What lines of the material below hold the string "cone"? Copy them out.

*** Opening of Dataset entries ***

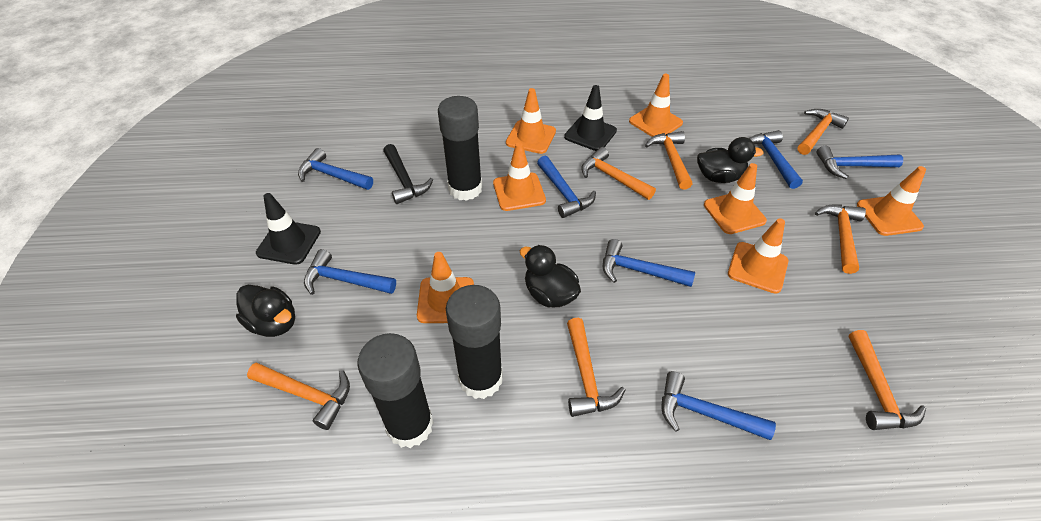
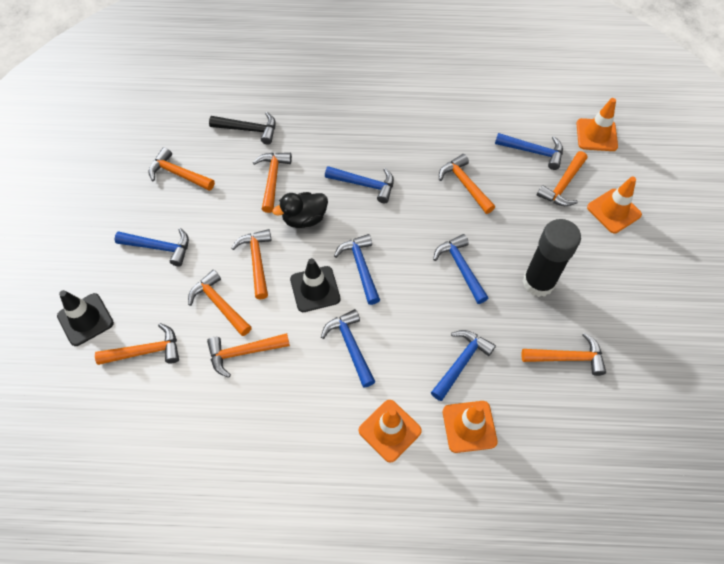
black duck: 3 -> 1
black glue stick: 3 -> 1
orange hammer: 7 -> 9
orange traffic cone: 7 -> 4

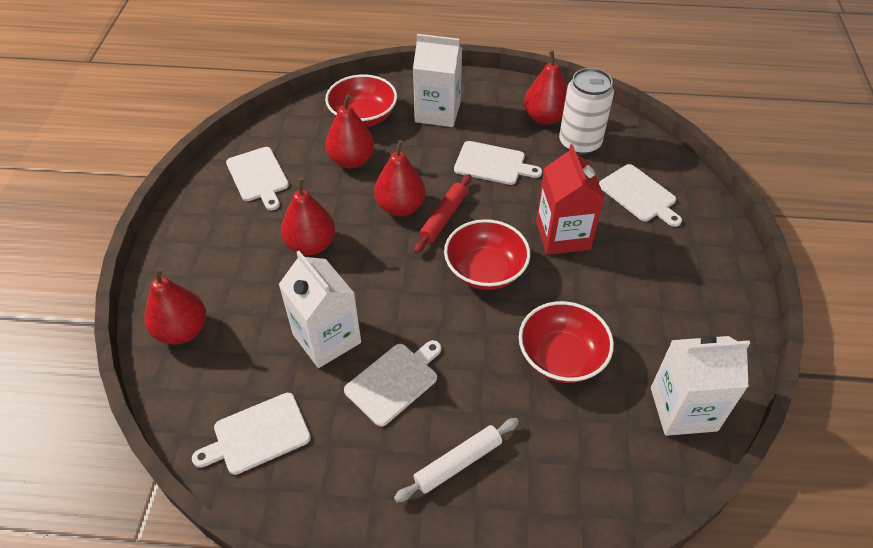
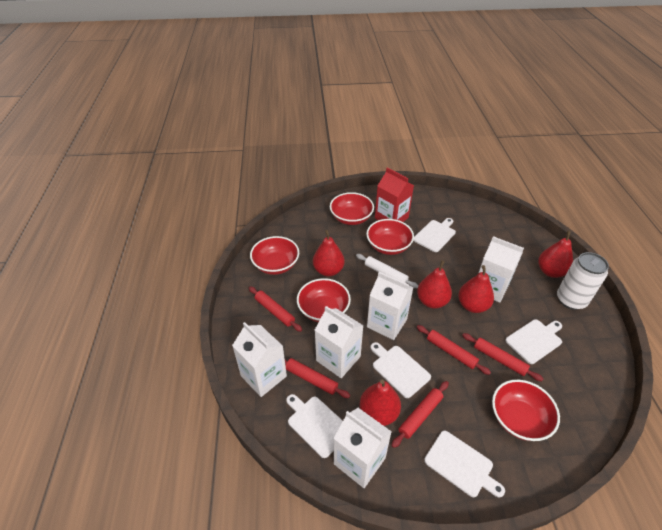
red bowl: 3 -> 5
red rolling pin: 1 -> 5
white carton: 3 -> 5

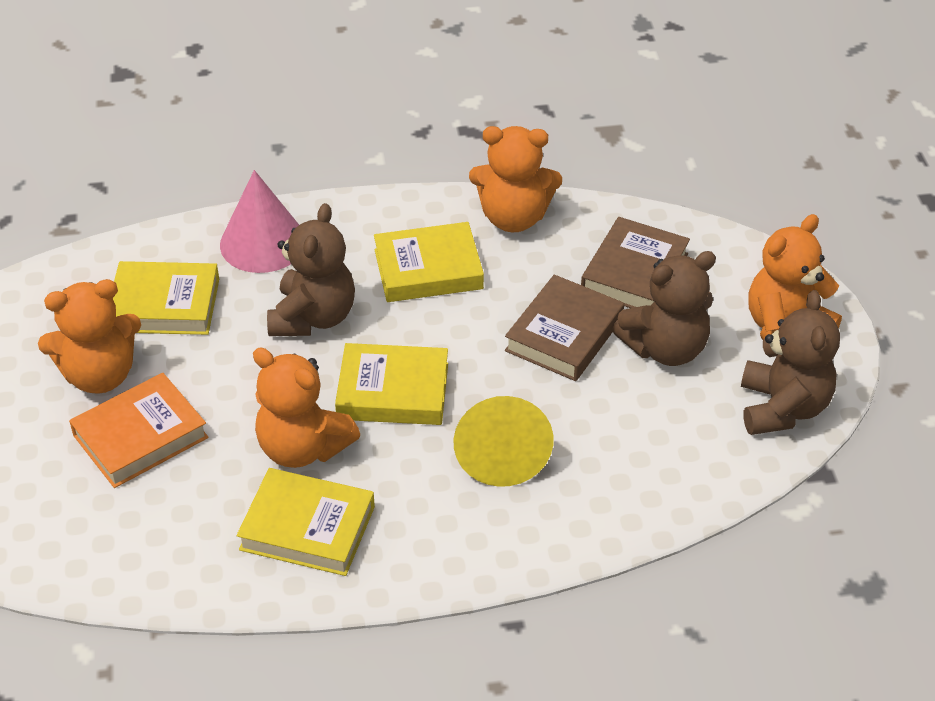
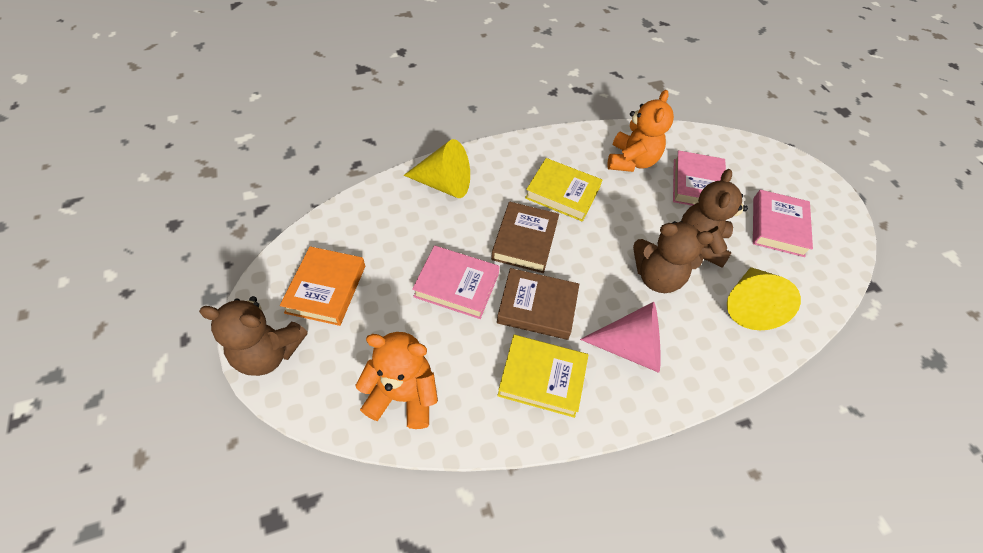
orange teddy bear: 4 -> 2
pink book: 0 -> 3
yellow book: 4 -> 2
yellow cone: 1 -> 2

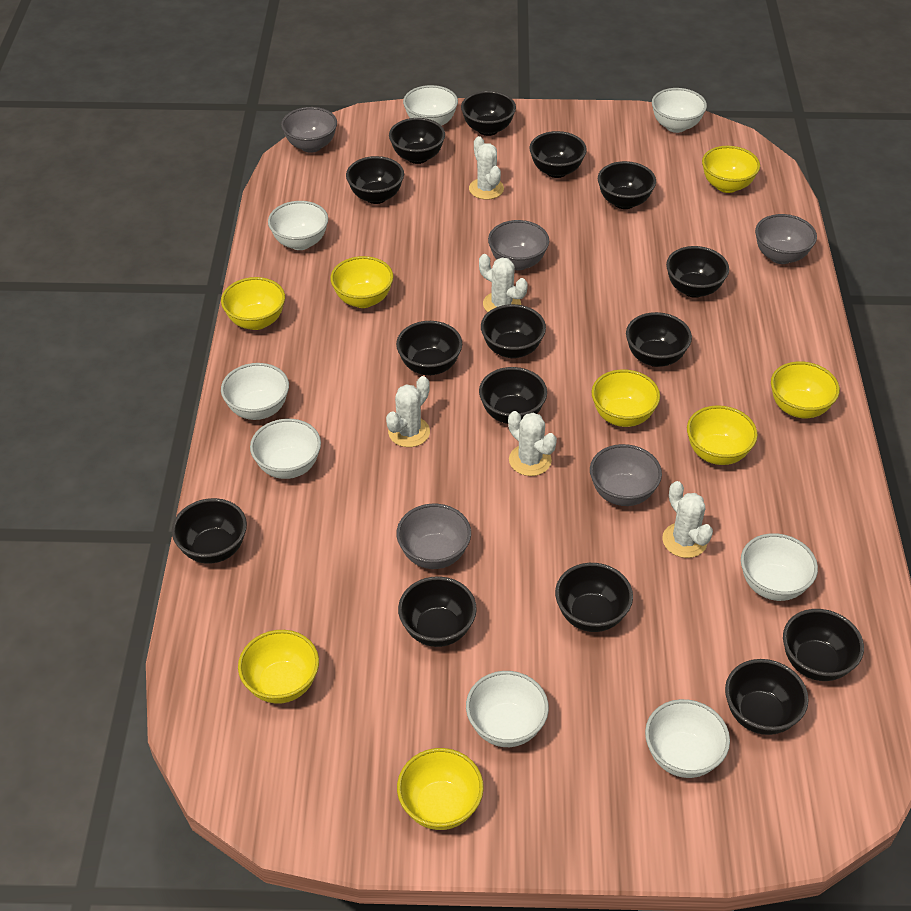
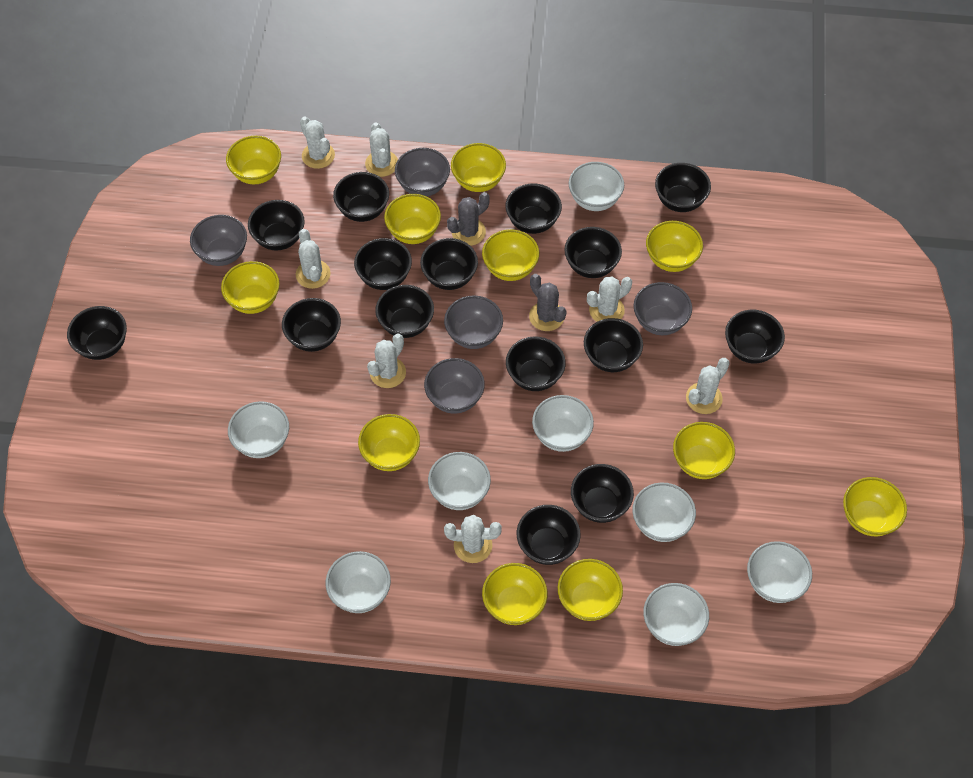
grey cactus: 0 -> 2
white cactus: 5 -> 7
yellow bowl: 8 -> 11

*** Close of Dataset entries ***

= Output for this exercise =
orange traffic cone: 7 -> 4
yellow cone: 1 -> 2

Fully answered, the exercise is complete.